### Task to carry out
Locate the line containing "RFID1 pin MISO: D27 -> D12" in the data below. Reproduce it and every following line up to the end, exactly as given.

Records provided below:

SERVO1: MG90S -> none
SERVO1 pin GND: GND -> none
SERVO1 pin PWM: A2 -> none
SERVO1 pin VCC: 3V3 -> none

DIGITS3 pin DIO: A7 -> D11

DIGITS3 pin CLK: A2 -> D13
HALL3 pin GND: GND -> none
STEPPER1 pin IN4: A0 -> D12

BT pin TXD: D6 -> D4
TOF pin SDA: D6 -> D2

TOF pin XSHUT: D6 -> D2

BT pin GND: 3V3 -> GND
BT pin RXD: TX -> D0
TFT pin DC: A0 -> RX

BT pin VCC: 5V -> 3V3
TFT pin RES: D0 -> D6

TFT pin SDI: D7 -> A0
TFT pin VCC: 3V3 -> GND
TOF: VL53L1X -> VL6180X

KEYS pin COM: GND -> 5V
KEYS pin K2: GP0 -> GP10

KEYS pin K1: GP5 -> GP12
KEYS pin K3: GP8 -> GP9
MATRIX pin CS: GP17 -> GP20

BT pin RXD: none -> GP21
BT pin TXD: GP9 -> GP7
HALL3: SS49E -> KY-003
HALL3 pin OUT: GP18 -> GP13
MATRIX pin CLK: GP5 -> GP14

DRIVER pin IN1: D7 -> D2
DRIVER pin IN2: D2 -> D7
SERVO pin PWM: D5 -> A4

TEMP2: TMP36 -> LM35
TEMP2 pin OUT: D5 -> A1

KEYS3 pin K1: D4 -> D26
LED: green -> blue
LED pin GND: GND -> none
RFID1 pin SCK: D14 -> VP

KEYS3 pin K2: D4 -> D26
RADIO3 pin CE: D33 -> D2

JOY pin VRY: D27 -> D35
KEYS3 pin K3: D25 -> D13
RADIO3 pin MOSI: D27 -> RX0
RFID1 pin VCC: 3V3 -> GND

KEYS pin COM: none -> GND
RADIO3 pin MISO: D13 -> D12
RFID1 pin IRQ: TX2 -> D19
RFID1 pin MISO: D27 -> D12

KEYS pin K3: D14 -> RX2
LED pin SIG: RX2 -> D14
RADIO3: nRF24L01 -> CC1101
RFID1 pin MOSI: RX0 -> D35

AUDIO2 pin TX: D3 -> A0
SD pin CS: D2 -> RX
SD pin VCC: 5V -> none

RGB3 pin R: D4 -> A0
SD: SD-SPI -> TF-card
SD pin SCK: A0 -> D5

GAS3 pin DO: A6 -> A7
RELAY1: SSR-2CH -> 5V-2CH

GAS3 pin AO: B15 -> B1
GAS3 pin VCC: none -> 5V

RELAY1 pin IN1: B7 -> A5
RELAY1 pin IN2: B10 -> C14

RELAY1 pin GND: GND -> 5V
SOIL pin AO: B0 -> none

End of Records provided.

### Solution below
RFID1 pin MISO: D27 -> D12

KEYS pin K3: D14 -> RX2
LED pin SIG: RX2 -> D14
RADIO3: nRF24L01 -> CC1101
RFID1 pin MOSI: RX0 -> D35

AUDIO2 pin TX: D3 -> A0
SD pin CS: D2 -> RX
SD pin VCC: 5V -> none

RGB3 pin R: D4 -> A0
SD: SD-SPI -> TF-card
SD pin SCK: A0 -> D5

GAS3 pin DO: A6 -> A7
RELAY1: SSR-2CH -> 5V-2CH

GAS3 pin AO: B15 -> B1
GAS3 pin VCC: none -> 5V

RELAY1 pin IN1: B7 -> A5
RELAY1 pin IN2: B10 -> C14

RELAY1 pin GND: GND -> 5V
SOIL pin AO: B0 -> none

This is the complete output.